## WHAT NEEDS TO BE DONE
Find every line in the records that holds the string "down". Copy each one.

## GIVEN DATA

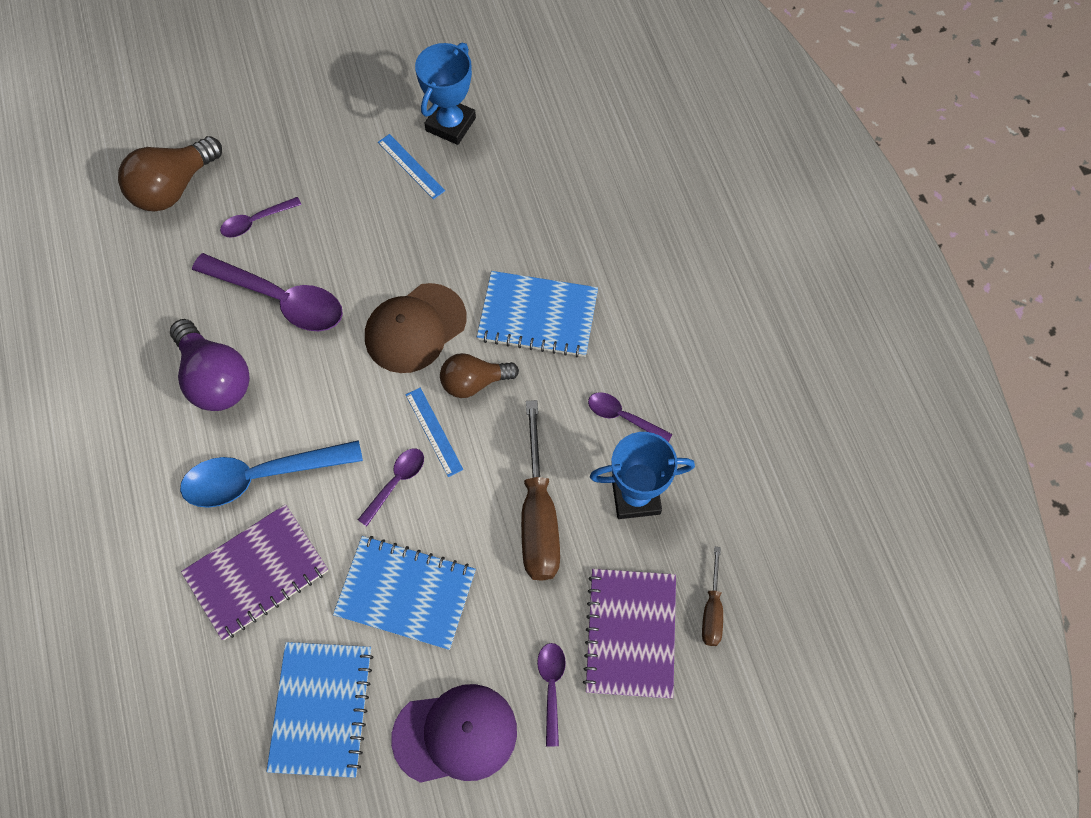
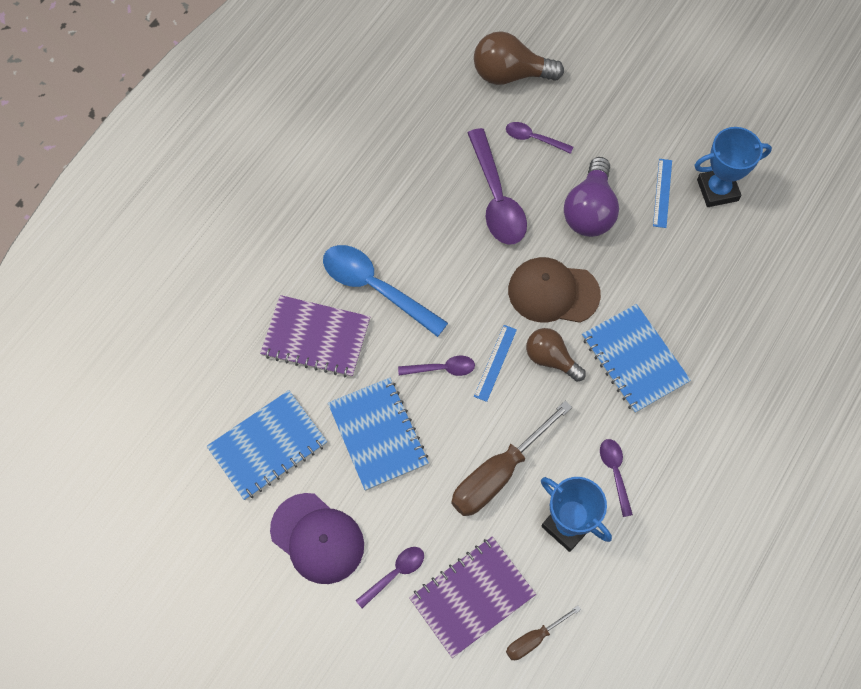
camera: 50 degrees right, 0 degrees up
purple light bulb [170,319,250,411] -> purple light bulb moved to [564,157,619,237]

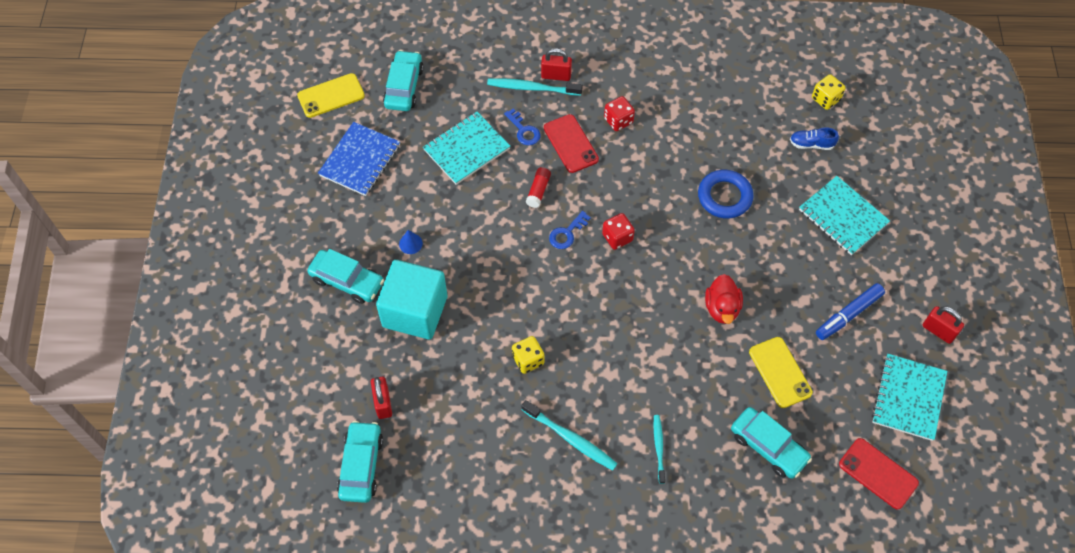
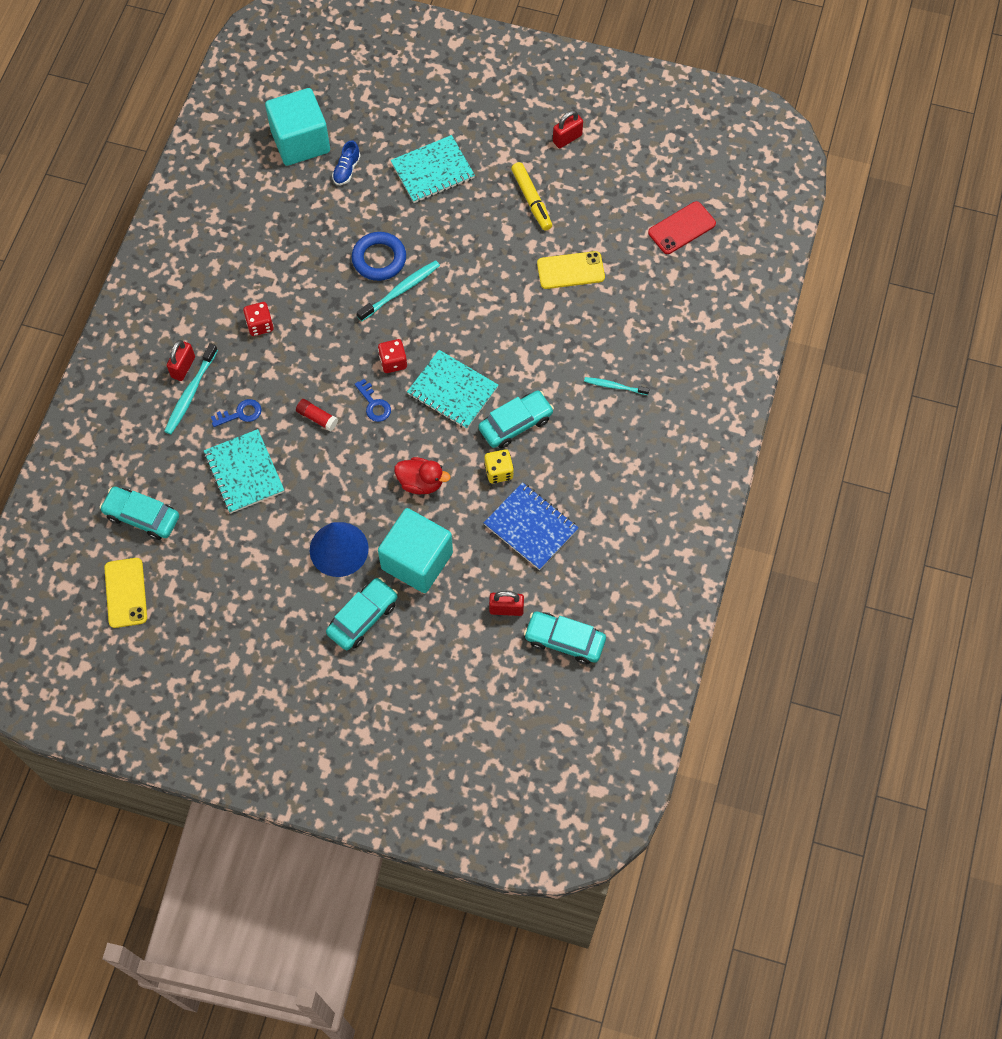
camera: 75 degrees left, 5 degrees up
blue notebook [318,122,400,196] -> blue notebook moved to [484,482,579,570]
blue cone [399,230,423,254] -> blue cone [310,522,369,577], size x2.39
turquoise toothbrush [521,400,617,471] -> turquoise toothbrush moved to [357,260,440,322]
red phone [544,114,599,173] -> none
red duck [705,274,743,324] -> red duck moved to [394,457,451,494]
turquoise car [731,407,812,479] -> turquoise car moved to [478,390,554,449]
yellow dice [812,74,846,110] -> turquoise cube [265,88,330,166]
blue marker [816,283,885,340] -> yellow marker [511,162,552,231]
turquoise notebook [872,354,947,441] -> turquoise notebook moved to [407,350,498,429]

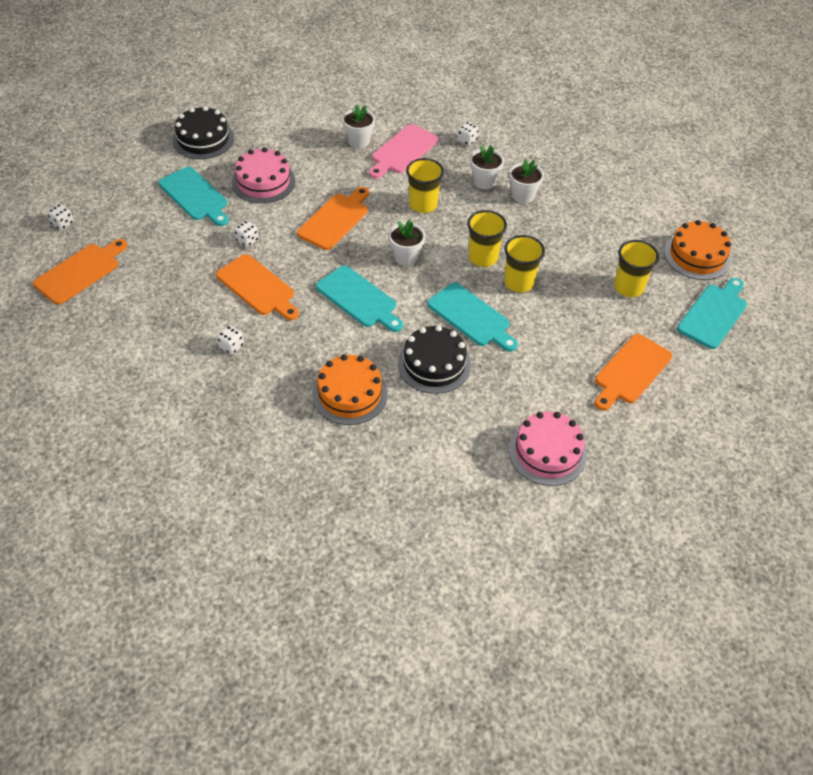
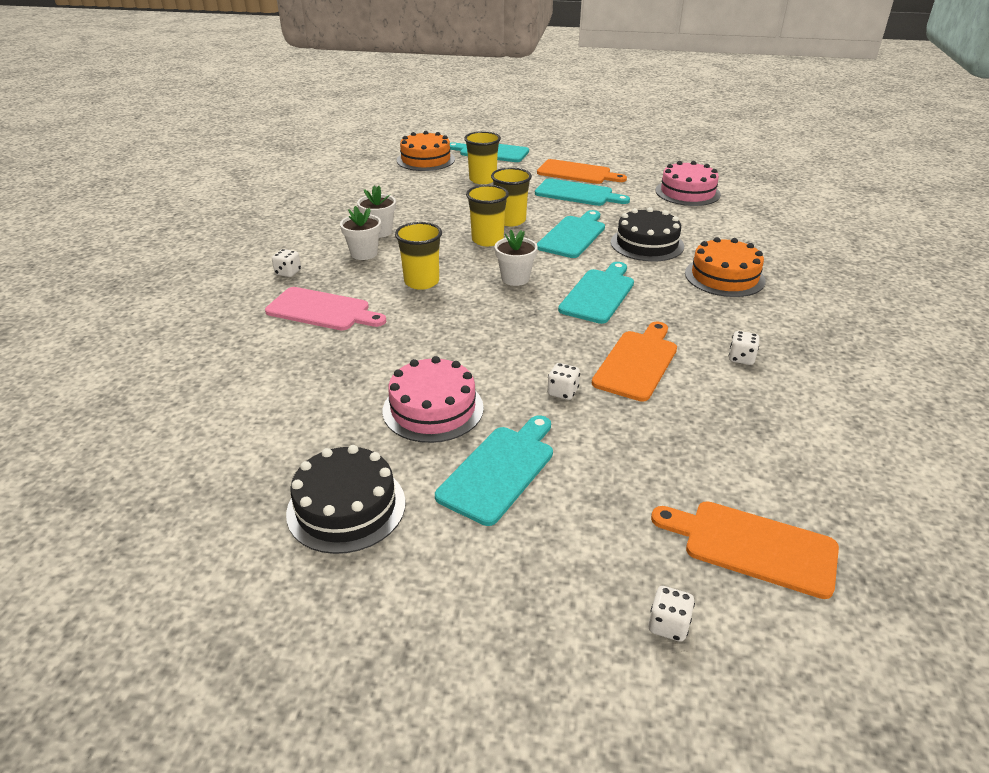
camera: 105 degrees left, 15 degrees down
orange cutting board [297,187,369,250] -> none
white flower pot [342,105,375,148] -> none
none -> turquoise cutting board [535,178,630,206]

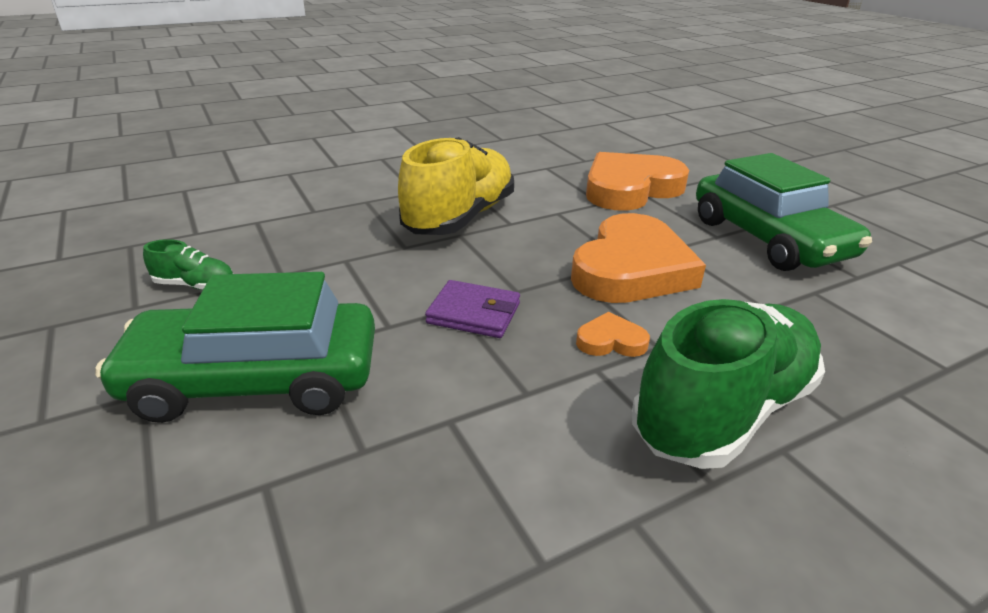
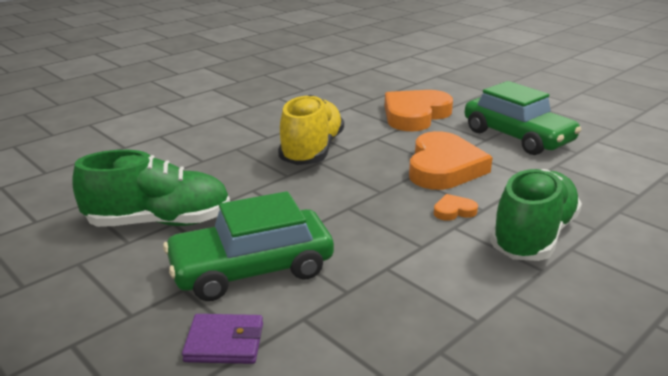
camera: 15 degrees left, 5 degrees down
green shoe [143,239,233,290] -> green shoe [72,150,230,227], size x2.30
purple wallet [425,280,520,338] -> purple wallet moved to [182,314,263,364]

## RESPONSE TO THE TASK
camera: 105 degrees left, 15 degrees down
camera: 15 degrees left, 5 degrees down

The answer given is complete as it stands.